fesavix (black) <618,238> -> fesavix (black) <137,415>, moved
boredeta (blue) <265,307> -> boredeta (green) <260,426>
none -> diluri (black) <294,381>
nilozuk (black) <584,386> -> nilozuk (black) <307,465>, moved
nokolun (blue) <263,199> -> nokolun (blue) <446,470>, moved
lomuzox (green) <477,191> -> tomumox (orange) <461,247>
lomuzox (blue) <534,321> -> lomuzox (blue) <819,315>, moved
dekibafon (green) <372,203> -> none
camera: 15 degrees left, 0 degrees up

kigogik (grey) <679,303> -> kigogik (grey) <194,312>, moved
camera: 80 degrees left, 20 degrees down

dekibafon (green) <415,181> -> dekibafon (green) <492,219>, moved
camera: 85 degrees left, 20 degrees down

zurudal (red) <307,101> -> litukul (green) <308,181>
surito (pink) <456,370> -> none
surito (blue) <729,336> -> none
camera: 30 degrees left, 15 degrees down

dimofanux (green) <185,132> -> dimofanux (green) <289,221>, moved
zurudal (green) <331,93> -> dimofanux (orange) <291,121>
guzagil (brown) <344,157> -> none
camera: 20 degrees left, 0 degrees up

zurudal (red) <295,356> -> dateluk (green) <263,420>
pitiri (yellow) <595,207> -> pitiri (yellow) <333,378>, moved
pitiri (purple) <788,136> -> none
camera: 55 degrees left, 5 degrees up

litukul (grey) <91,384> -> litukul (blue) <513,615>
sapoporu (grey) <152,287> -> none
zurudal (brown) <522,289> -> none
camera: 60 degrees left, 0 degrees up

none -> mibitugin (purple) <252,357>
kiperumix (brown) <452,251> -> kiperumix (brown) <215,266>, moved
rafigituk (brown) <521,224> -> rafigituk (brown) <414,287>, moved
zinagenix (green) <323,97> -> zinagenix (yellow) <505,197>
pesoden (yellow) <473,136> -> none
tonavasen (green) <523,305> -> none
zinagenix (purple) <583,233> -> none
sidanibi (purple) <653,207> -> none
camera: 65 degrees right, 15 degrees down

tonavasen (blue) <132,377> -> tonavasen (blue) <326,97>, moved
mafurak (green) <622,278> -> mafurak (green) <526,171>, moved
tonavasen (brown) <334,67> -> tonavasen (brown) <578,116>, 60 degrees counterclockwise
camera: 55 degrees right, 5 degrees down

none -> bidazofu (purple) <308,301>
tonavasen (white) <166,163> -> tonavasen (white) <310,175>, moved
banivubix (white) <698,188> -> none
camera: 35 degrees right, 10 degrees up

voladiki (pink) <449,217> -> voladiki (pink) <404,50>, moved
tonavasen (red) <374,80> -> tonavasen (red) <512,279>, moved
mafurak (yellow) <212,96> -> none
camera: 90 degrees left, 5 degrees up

▶ ASSIGNMENT: Which lines run from the one containing "kigogik (grey) <679,303>" to the end of the entries above? Quote exactly those, and only those.

▶ ANSWER BOX:
kigogik (grey) <679,303> -> kigogik (grey) <194,312>, moved
camera: 80 degrees left, 20 degrees down

dekibafon (green) <415,181> -> dekibafon (green) <492,219>, moved
camera: 85 degrees left, 20 degrees down

zurudal (red) <307,101> -> litukul (green) <308,181>
surito (pink) <456,370> -> none
surito (blue) <729,336> -> none
camera: 30 degrees left, 15 degrees down

dimofanux (green) <185,132> -> dimofanux (green) <289,221>, moved
zurudal (green) <331,93> -> dimofanux (orange) <291,121>
guzagil (brown) <344,157> -> none
camera: 20 degrees left, 0 degrees up

zurudal (red) <295,356> -> dateluk (green) <263,420>
pitiri (yellow) <595,207> -> pitiri (yellow) <333,378>, moved
pitiri (purple) <788,136> -> none
camera: 55 degrees left, 5 degrees up

litukul (grey) <91,384> -> litukul (blue) <513,615>
sapoporu (grey) <152,287> -> none
zurudal (brown) <522,289> -> none
camera: 60 degrees left, 0 degrees up

none -> mibitugin (purple) <252,357>
kiperumix (brown) <452,251> -> kiperumix (brown) <215,266>, moved
rafigituk (brown) <521,224> -> rafigituk (brown) <414,287>, moved
zinagenix (green) <323,97> -> zinagenix (yellow) <505,197>
pesoden (yellow) <473,136> -> none
tonavasen (green) <523,305> -> none
zinagenix (purple) <583,233> -> none
sidanibi (purple) <653,207> -> none
camera: 65 degrees right, 15 degrees down

tonavasen (blue) <132,377> -> tonavasen (blue) <326,97>, moved
mafurak (green) <622,278> -> mafurak (green) <526,171>, moved
tonavasen (brown) <334,67> -> tonavasen (brown) <578,116>, 60 degrees counterclockwise
camera: 55 degrees right, 5 degrees down

none -> bidazofu (purple) <308,301>
tonavasen (white) <166,163> -> tonavasen (white) <310,175>, moved
banivubix (white) <698,188> -> none
camera: 35 degrees right, 10 degrees up

voladiki (pink) <449,217> -> voladiki (pink) <404,50>, moved
tonavasen (red) <374,80> -> tonavasen (red) <512,279>, moved
mafurak (yellow) <212,96> -> none
camera: 90 degrees left, 5 degrees up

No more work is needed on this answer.